Start of Block
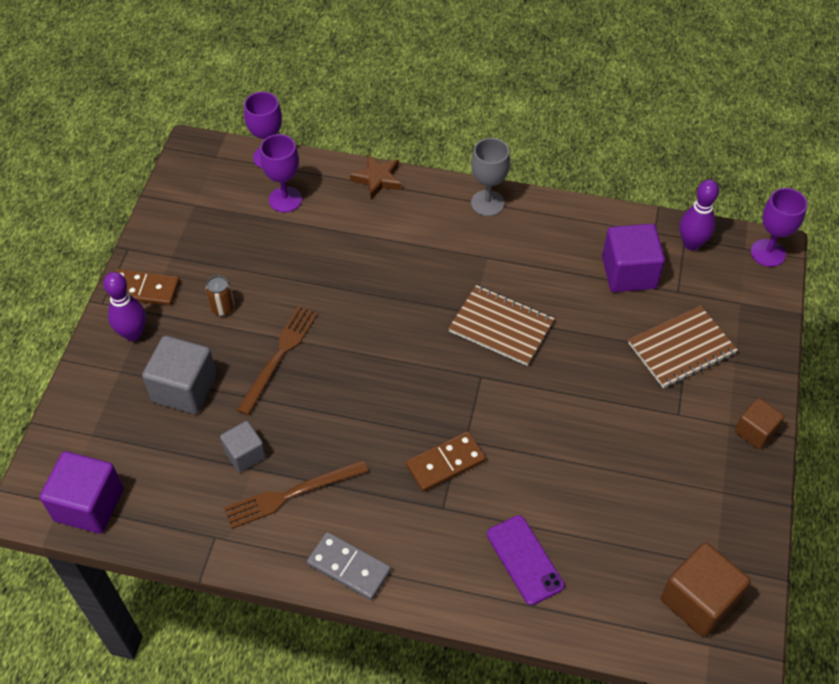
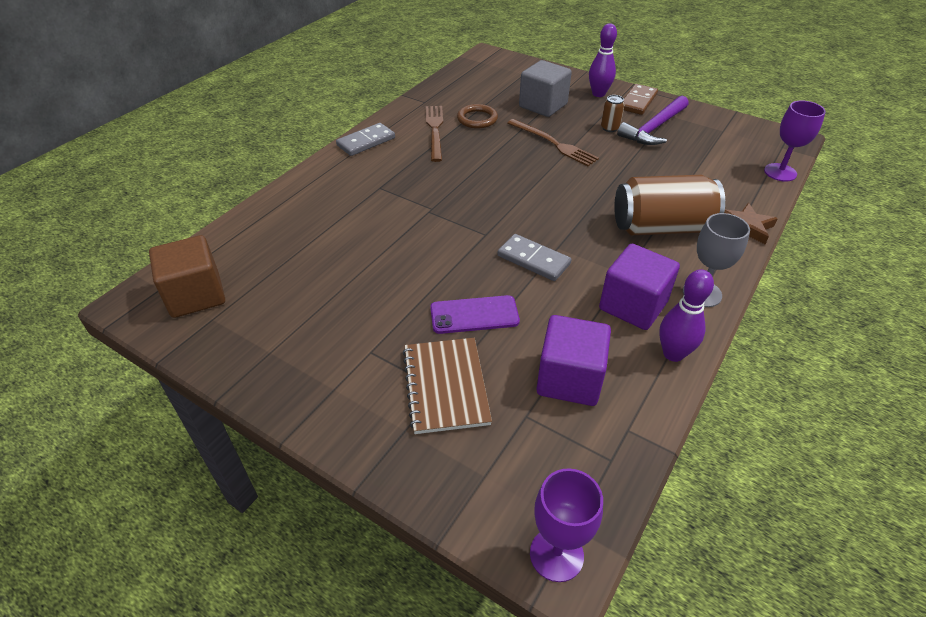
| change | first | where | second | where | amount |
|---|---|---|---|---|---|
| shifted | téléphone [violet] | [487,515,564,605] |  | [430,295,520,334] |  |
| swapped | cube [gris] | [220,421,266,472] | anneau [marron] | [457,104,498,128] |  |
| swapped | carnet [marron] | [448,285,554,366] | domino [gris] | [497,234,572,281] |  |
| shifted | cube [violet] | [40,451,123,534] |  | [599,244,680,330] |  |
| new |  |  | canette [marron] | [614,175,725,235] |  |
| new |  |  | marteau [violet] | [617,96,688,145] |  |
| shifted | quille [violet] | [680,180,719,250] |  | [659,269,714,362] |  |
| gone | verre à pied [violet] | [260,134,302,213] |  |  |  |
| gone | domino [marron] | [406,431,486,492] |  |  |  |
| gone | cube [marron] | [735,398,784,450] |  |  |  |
End of Block
• Task to carry out
The lines to copy are those in the records above containing the word "cube".

• Solution for this problem
| swapped | cube [gris] | [220,421,266,472] | anneau [marron] | [457,104,498,128] |  |
| shifted | cube [violet] | [40,451,123,534] |  | [599,244,680,330] |  |
| gone | cube [marron] | [735,398,784,450] |  |  |  |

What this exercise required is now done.